### Data provided
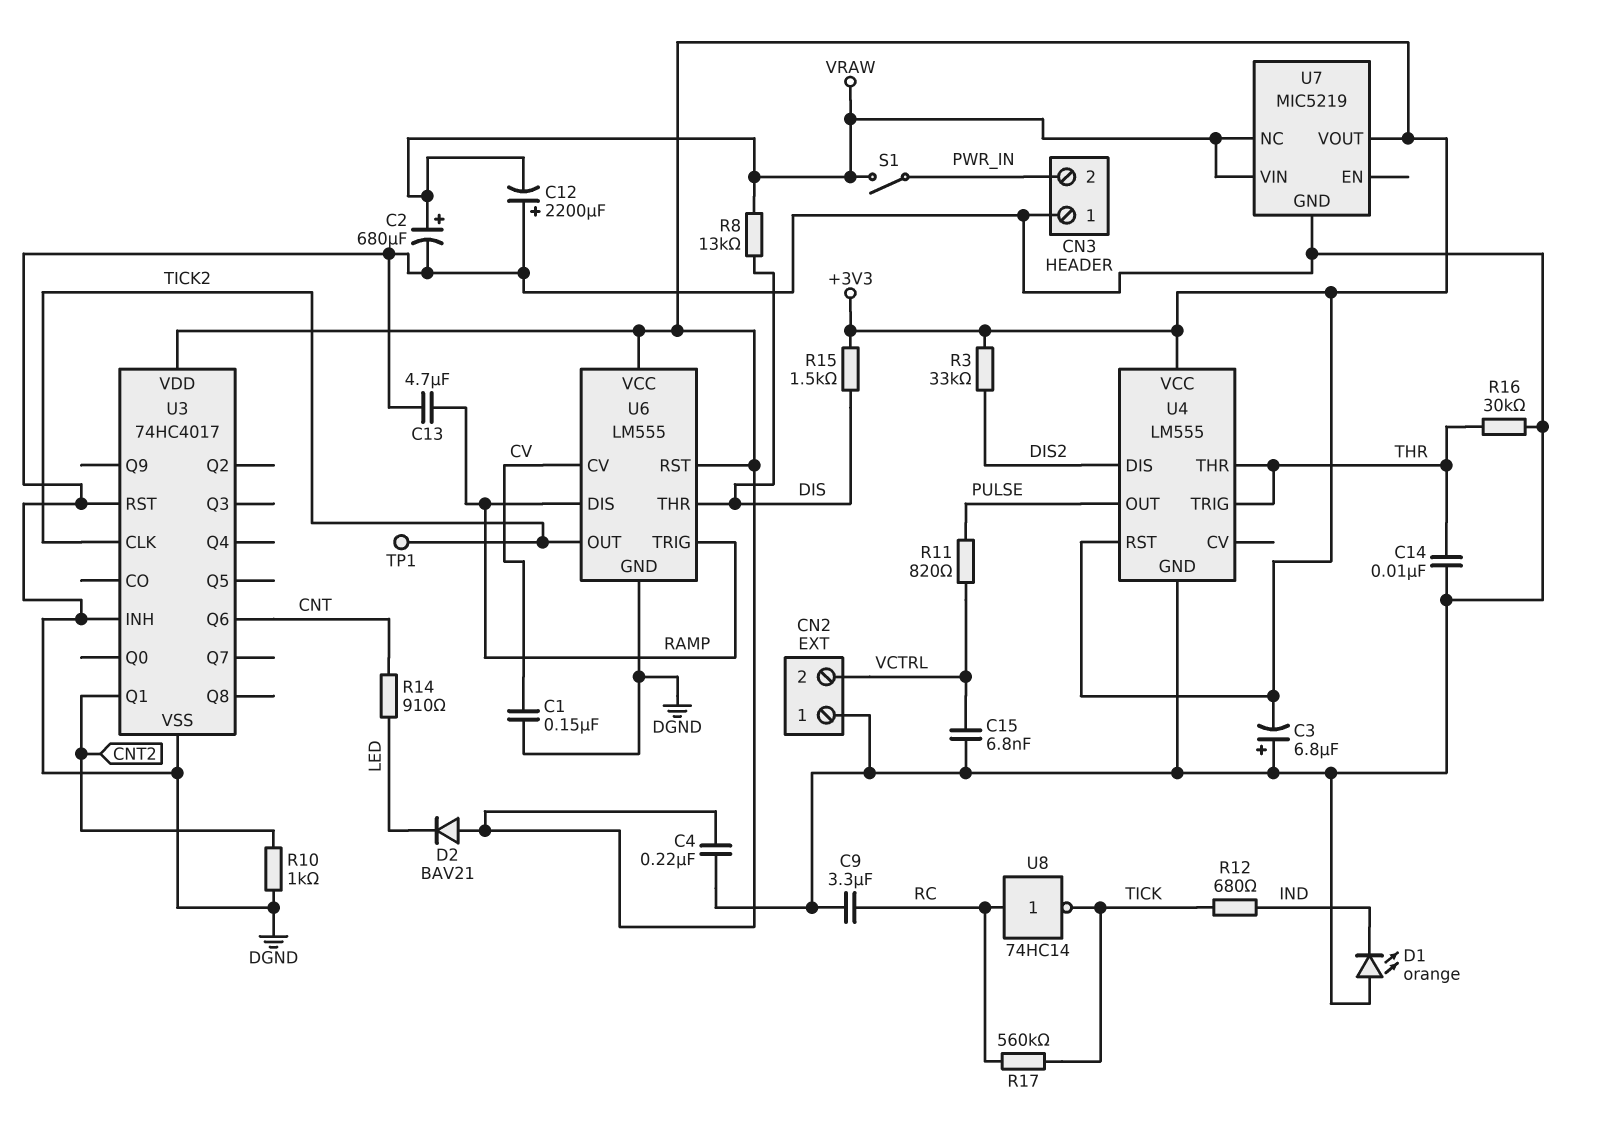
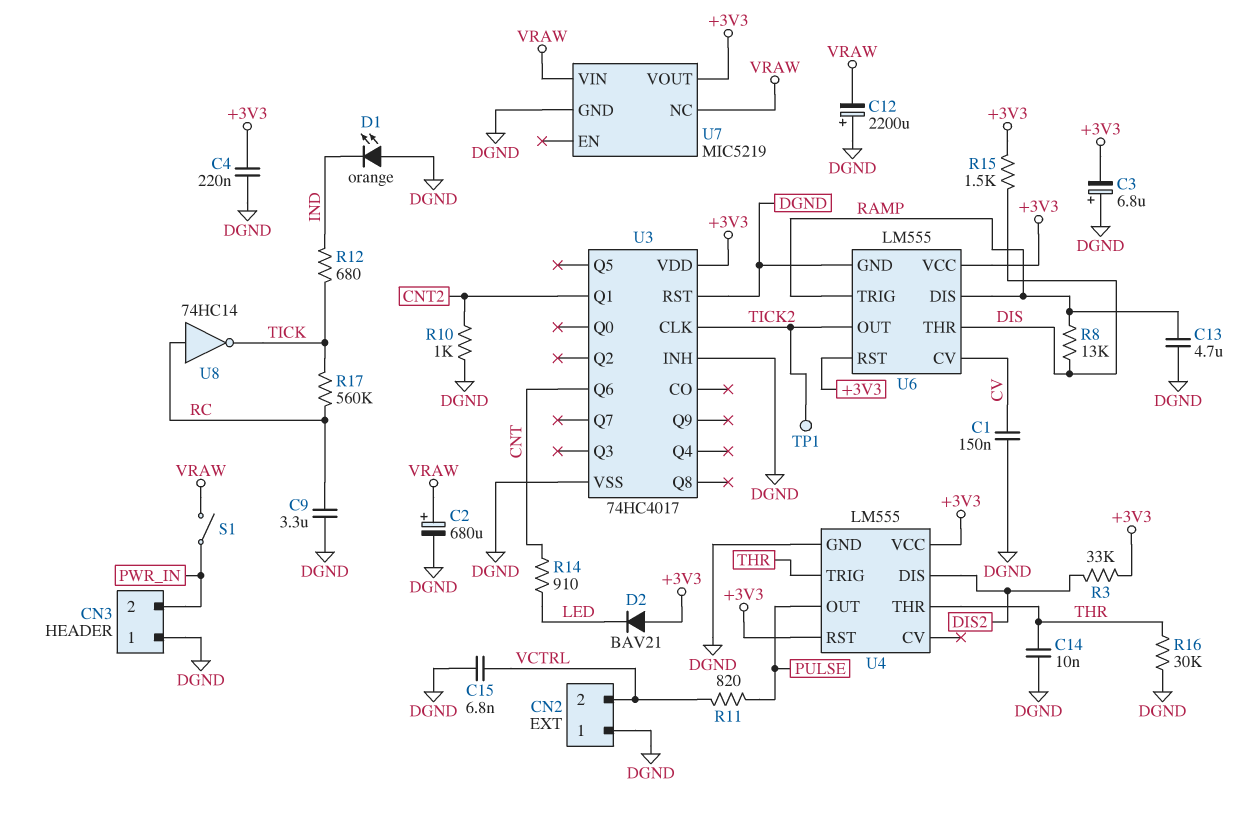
R8: 13k (DIS, VRAW) -> 13k (DIS, RAMP)

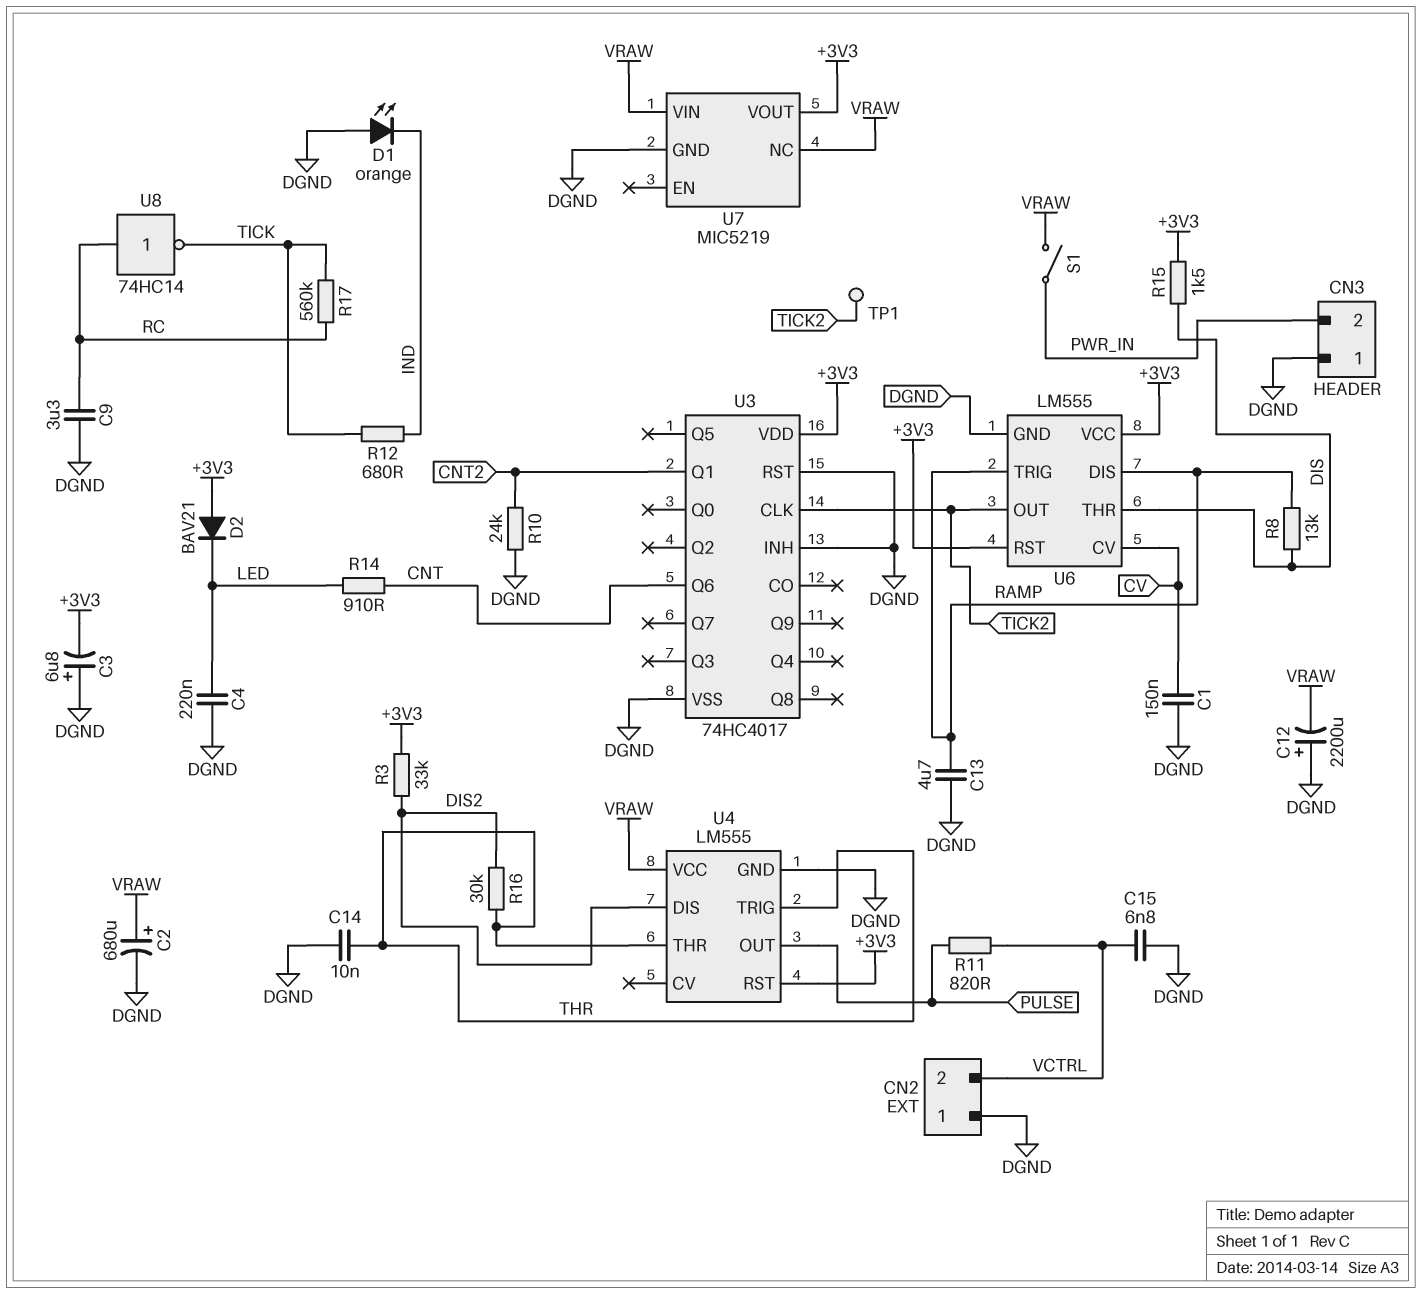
C4: 220nF (+3V3, DGND) -> 220nF (DGND, LED)
R10: 1k (CNT2, DGND) -> 24k (CNT2, DGND)
R16: 30k (DGND, THR) -> 30k (DIS2, THR)
U4 pin VCC: +3V3 -> VRAW

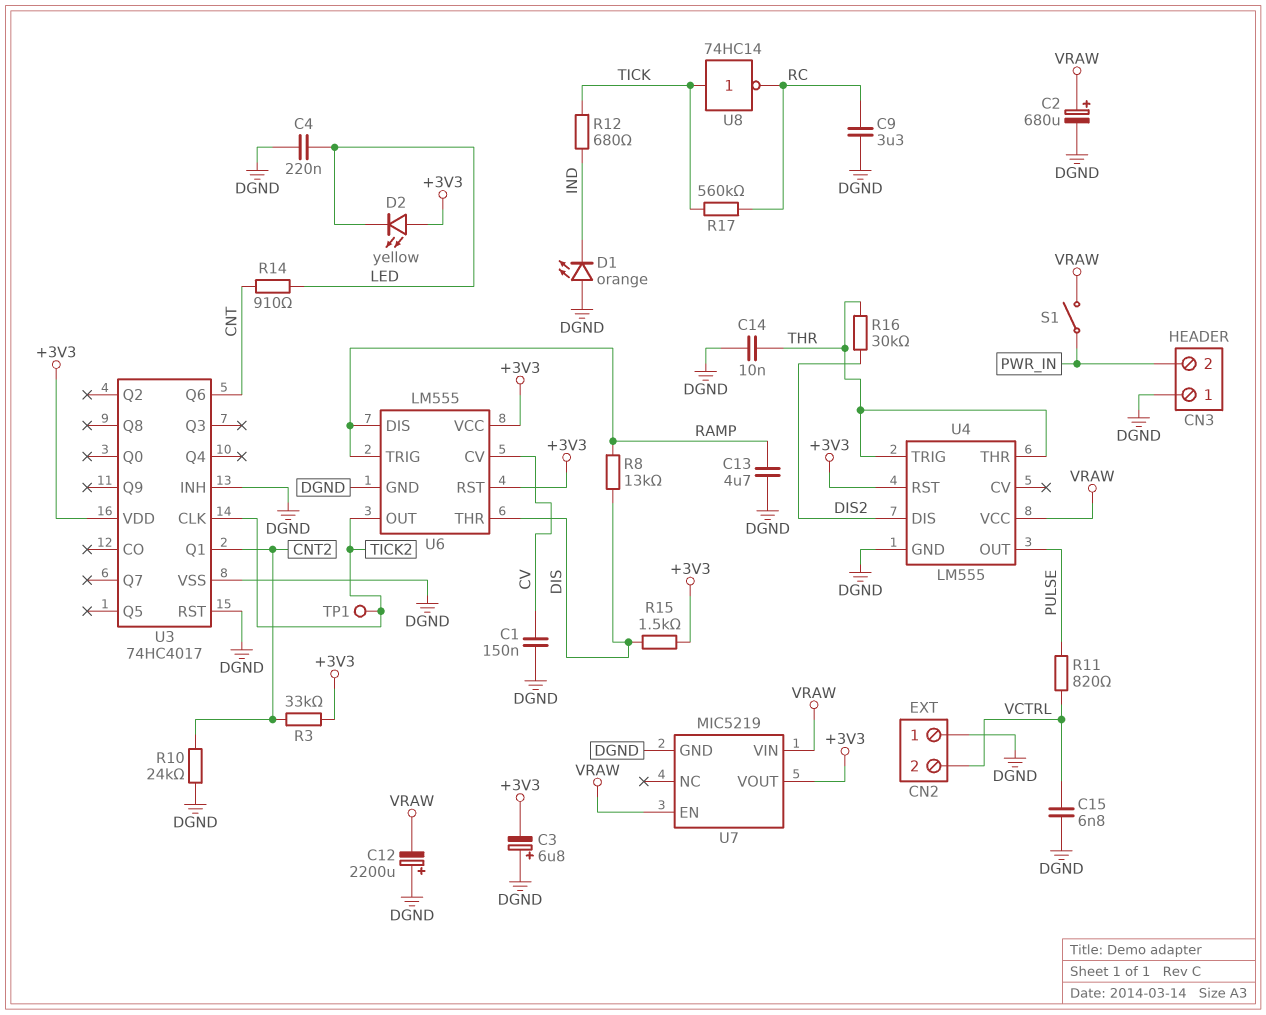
D2: diode BAV21 (A +3V3, K LED) -> LED yellow (A +3V3, K LED)
R3: 33k (+3V3, DIS2) -> 33k (+3V3, CNT2)
U7 pin EN: none -> VRAW
U7 pin NC: VRAW -> none
U8: NOT 74HC14 (in RC, out TICK) -> NOT 74HC14 (in TICK, out RC)

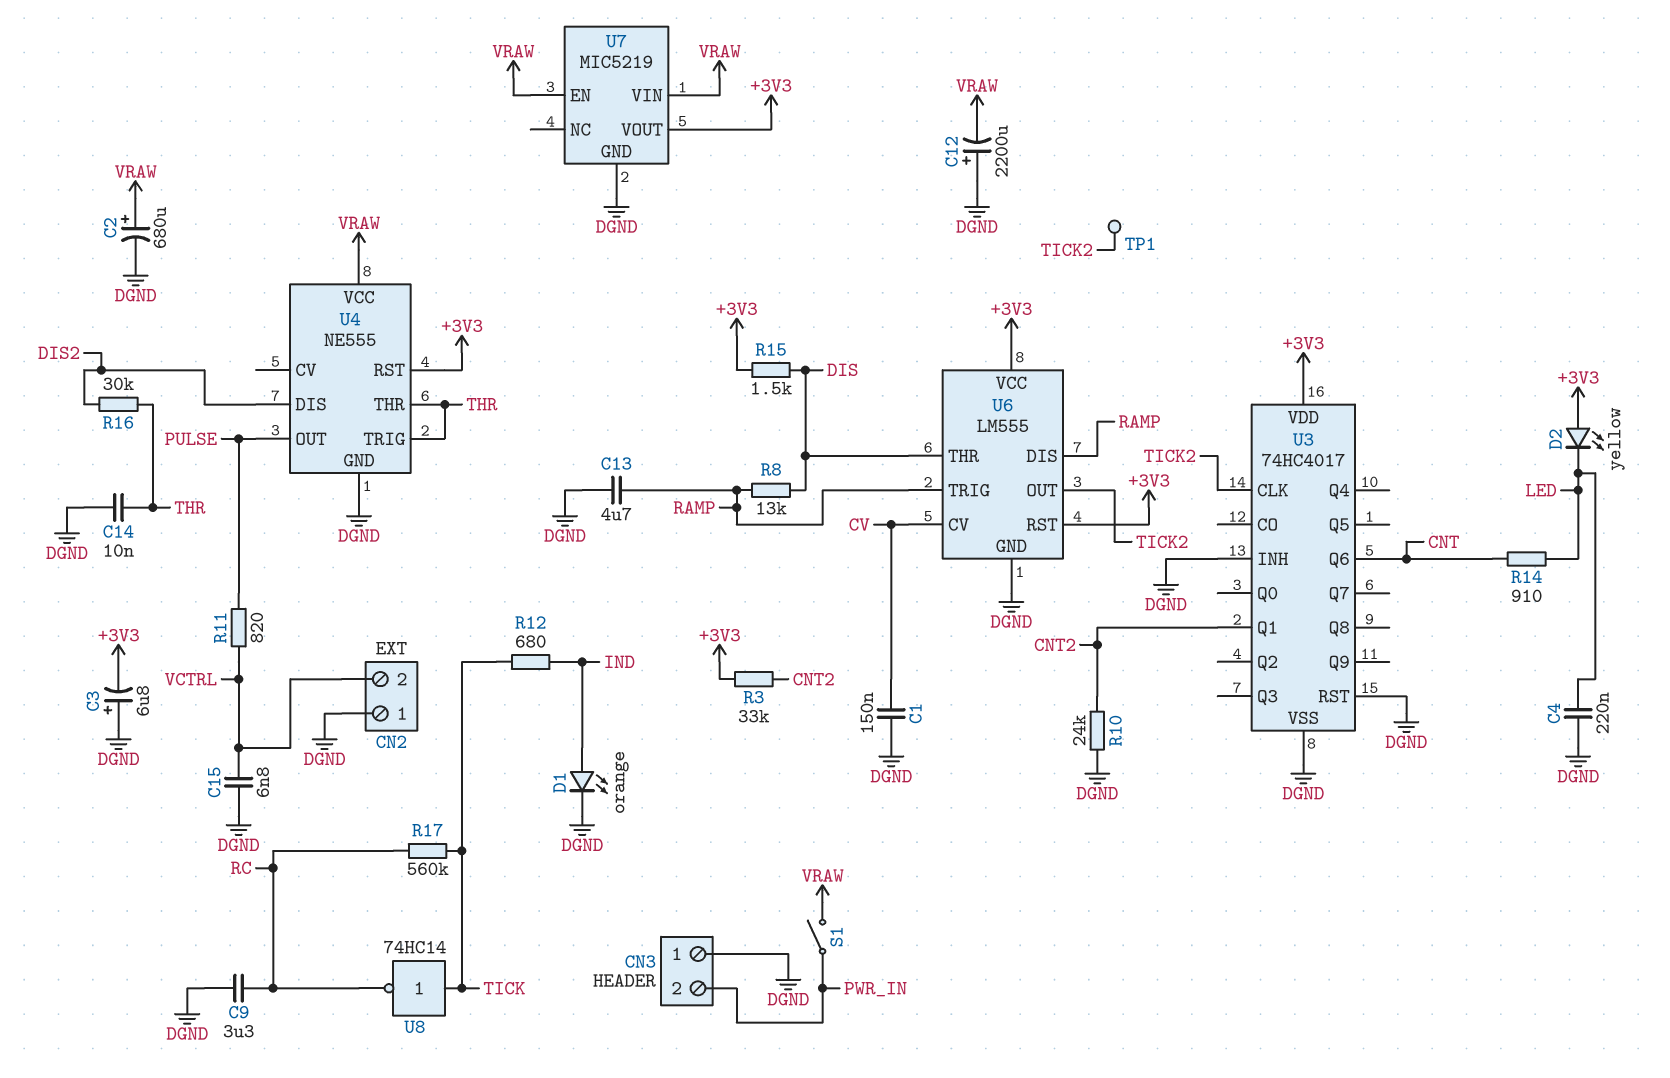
D1: LED orange (A DGND, K IND) -> LED orange (A IND, K DGND)
U4: LM555 -> NE555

### Task requirements
Print the records word for word and exclude any picture they hold.

### Result for this task
R8: 13k (DIS, VRAW) -> 13k (DIS, RAMP)

C4: 220nF (+3V3, DGND) -> 220nF (DGND, LED)
R10: 1k (CNT2, DGND) -> 24k (CNT2, DGND)
R16: 30k (DGND, THR) -> 30k (DIS2, THR)
U4 pin VCC: +3V3 -> VRAW

D2: diode BAV21 (A +3V3, K LED) -> LED yellow (A +3V3, K LED)
R3: 33k (+3V3, DIS2) -> 33k (+3V3, CNT2)
U7 pin EN: none -> VRAW
U7 pin NC: VRAW -> none
U8: NOT 74HC14 (in RC, out TICK) -> NOT 74HC14 (in TICK, out RC)

D1: LED orange (A DGND, K IND) -> LED orange (A IND, K DGND)
U4: LM555 -> NE555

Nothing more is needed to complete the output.